• _Work request_:
Everything in the records below goes into the copy exactly, except the pictures.

• _Data for this exercise_:
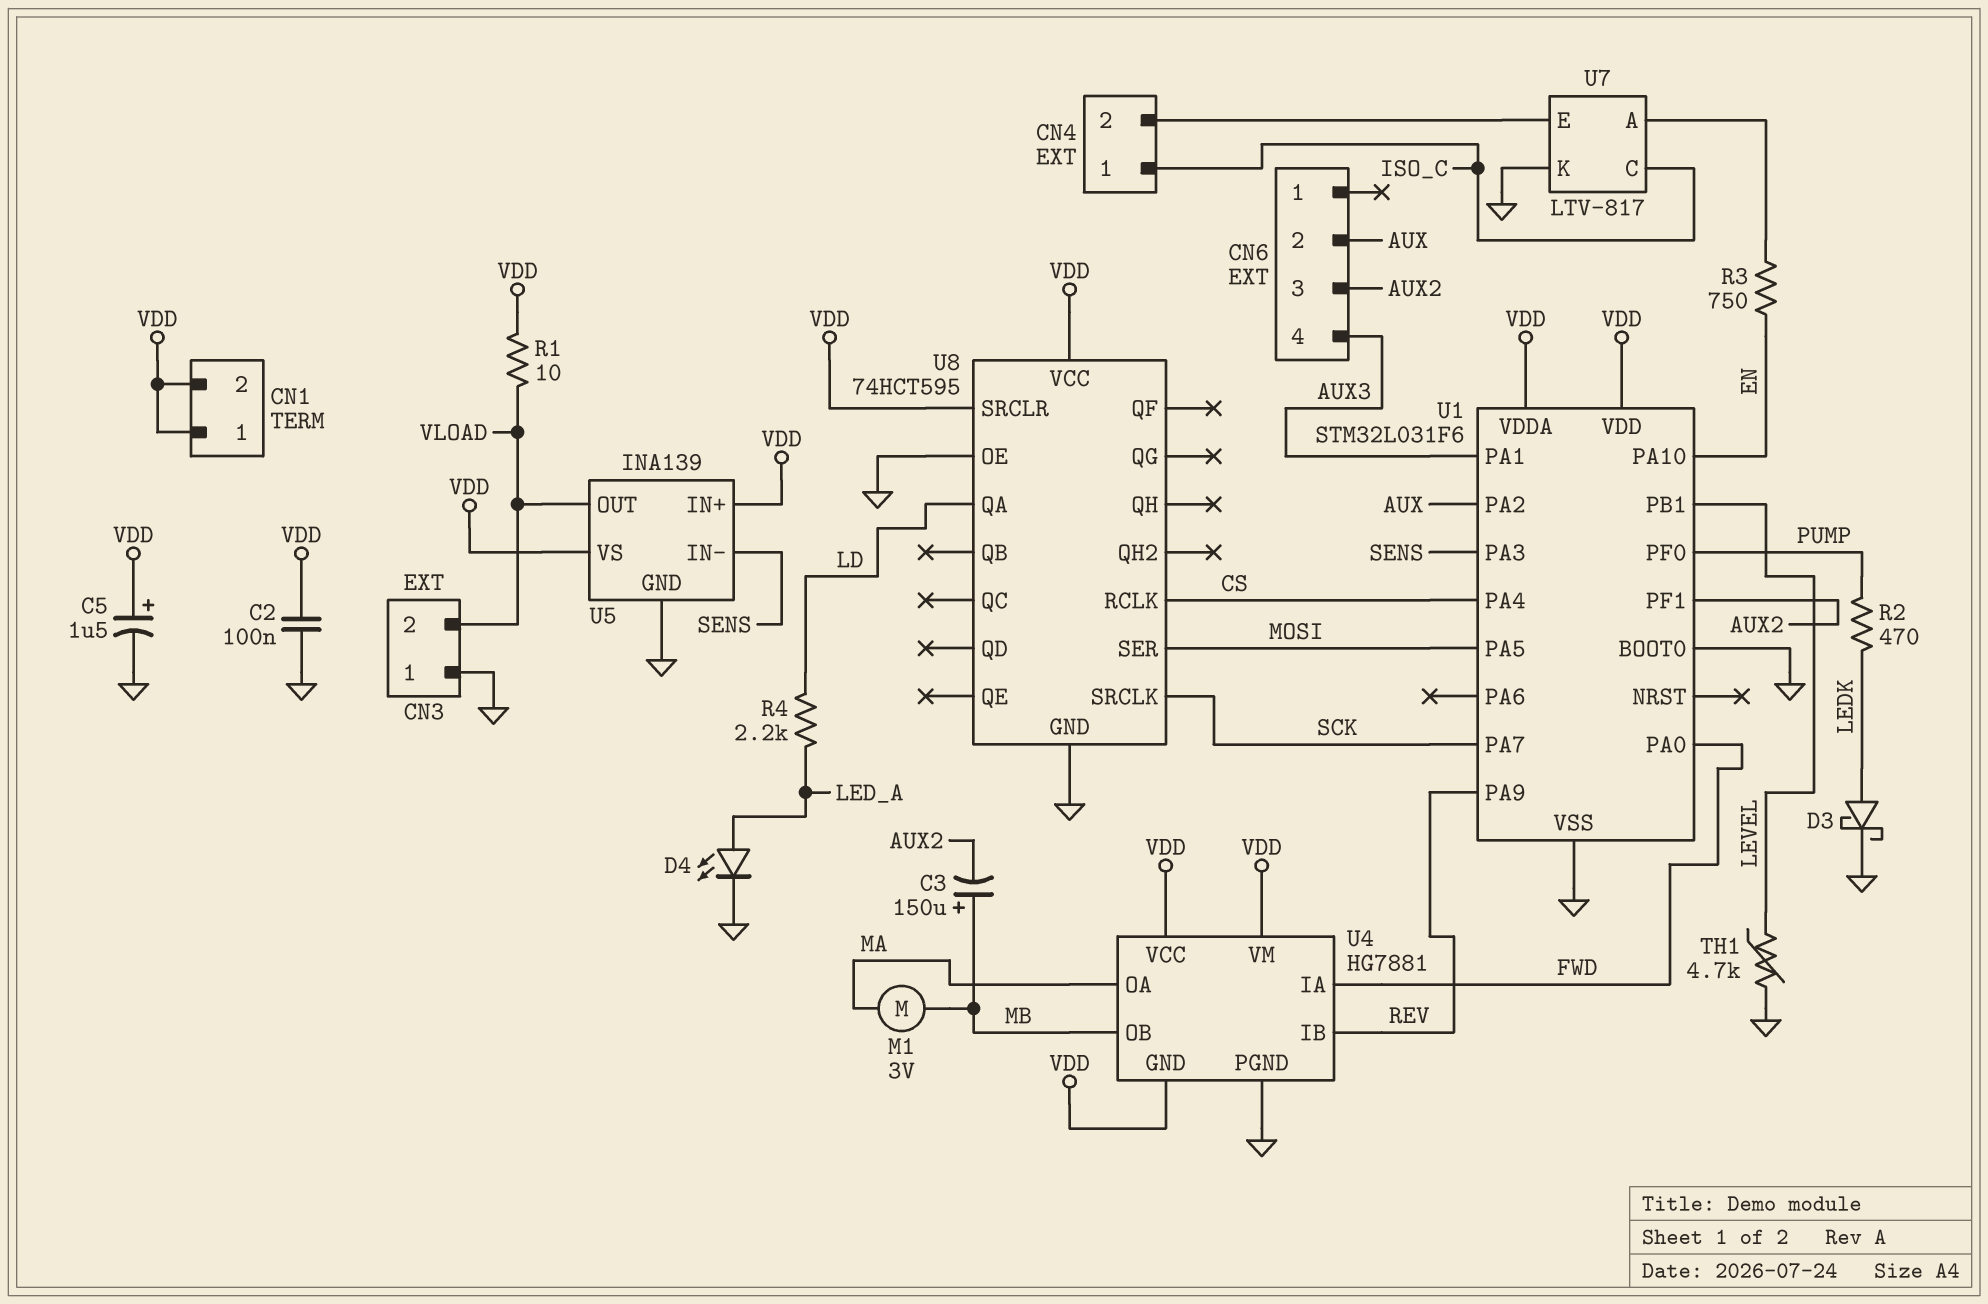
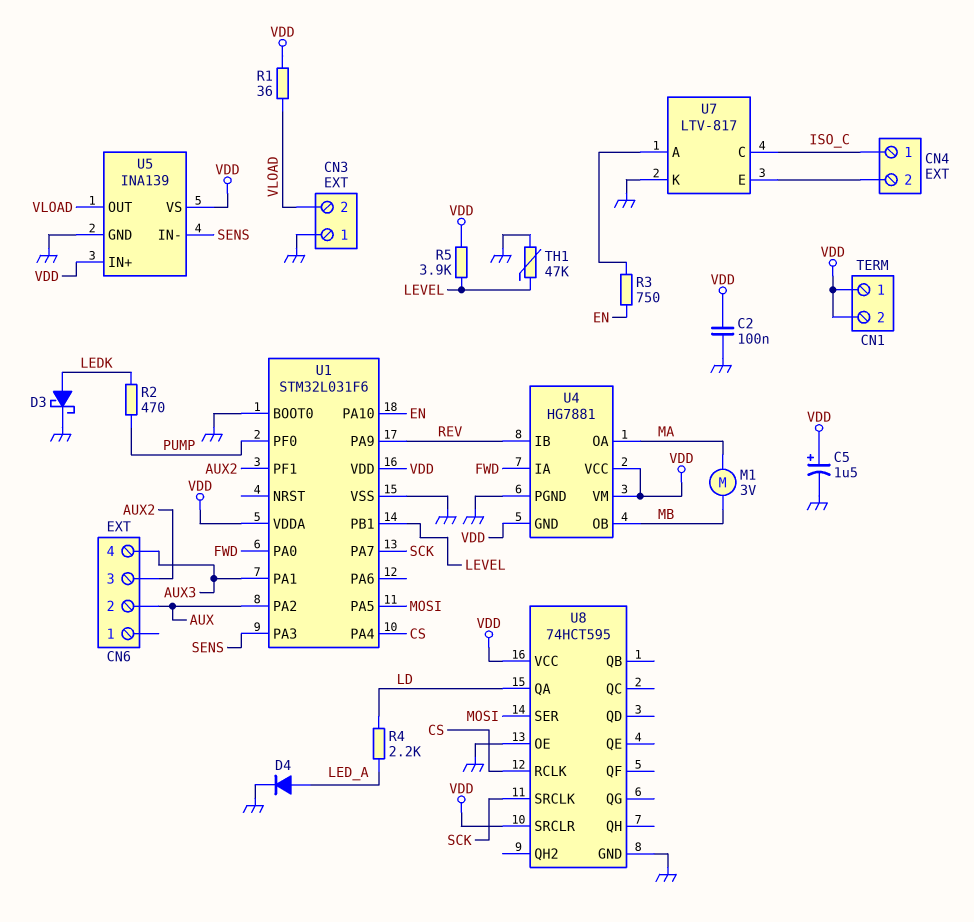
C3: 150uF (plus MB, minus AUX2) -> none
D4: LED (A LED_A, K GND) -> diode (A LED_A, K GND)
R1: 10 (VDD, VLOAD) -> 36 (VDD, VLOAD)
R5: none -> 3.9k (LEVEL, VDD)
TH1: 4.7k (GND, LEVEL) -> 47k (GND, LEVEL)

• _The completed task_:
C3: 150uF (plus MB, minus AUX2) -> none
D4: LED (A LED_A, K GND) -> diode (A LED_A, K GND)
R1: 10 (VDD, VLOAD) -> 36 (VDD, VLOAD)
R5: none -> 3.9k (LEVEL, VDD)
TH1: 4.7k (GND, LEVEL) -> 47k (GND, LEVEL)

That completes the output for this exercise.